_STORED DATA_

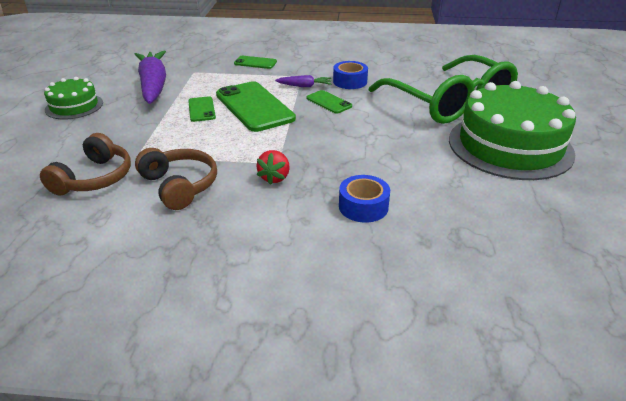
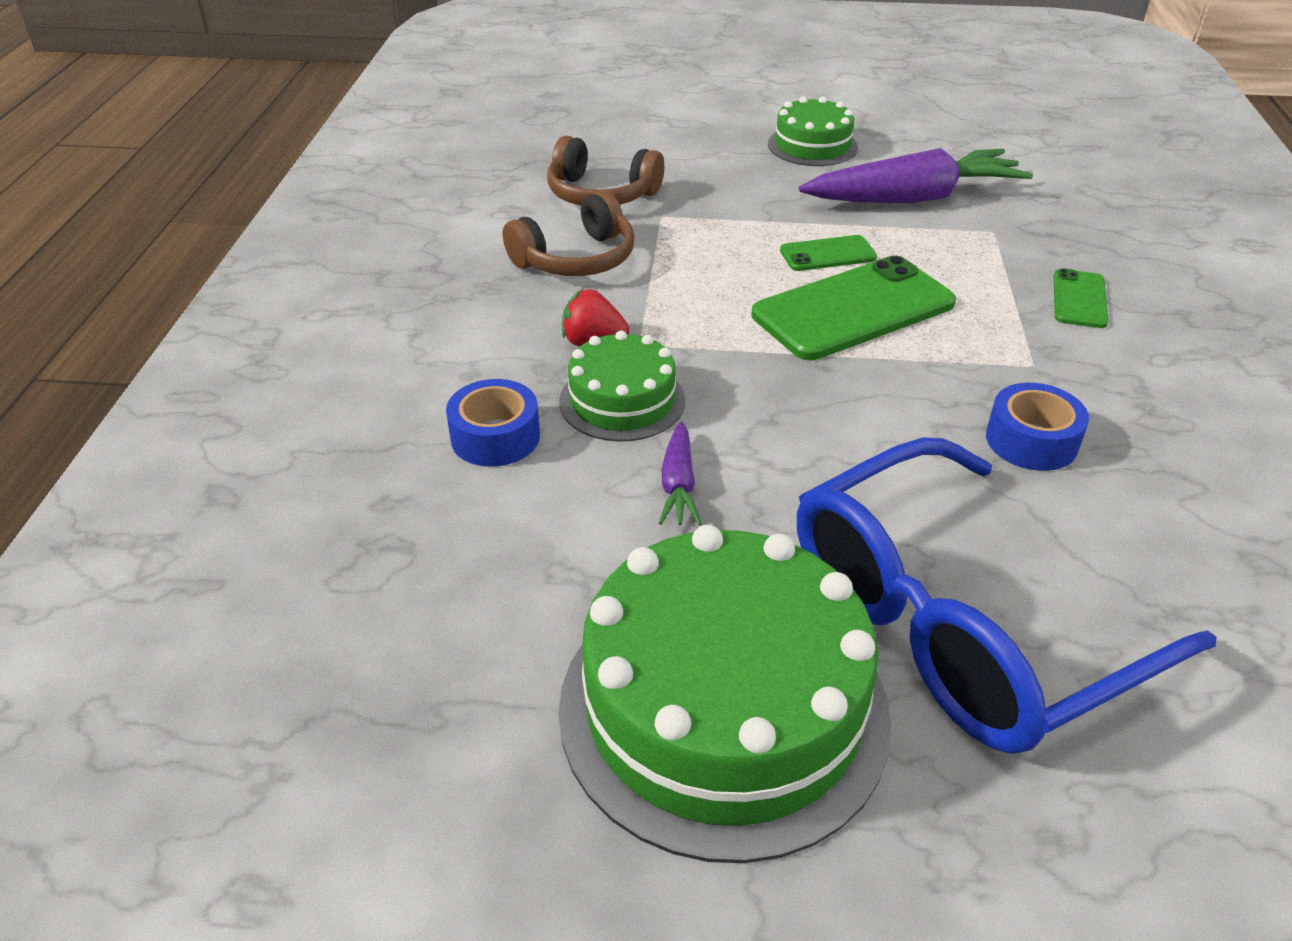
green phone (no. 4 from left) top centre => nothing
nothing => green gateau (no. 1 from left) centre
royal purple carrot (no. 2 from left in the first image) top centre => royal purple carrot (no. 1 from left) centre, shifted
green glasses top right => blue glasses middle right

_ACTIVITY_
The required output is every line from the one that holds "royal purple carrot (no. 2" through the last line of the listing above, retyped exactly and with nothing else.

_ANSWER TO THE EXERCISE_
royal purple carrot (no. 2 from left in the first image) top centre => royal purple carrot (no. 1 from left) centre, shifted
green glasses top right => blue glasses middle right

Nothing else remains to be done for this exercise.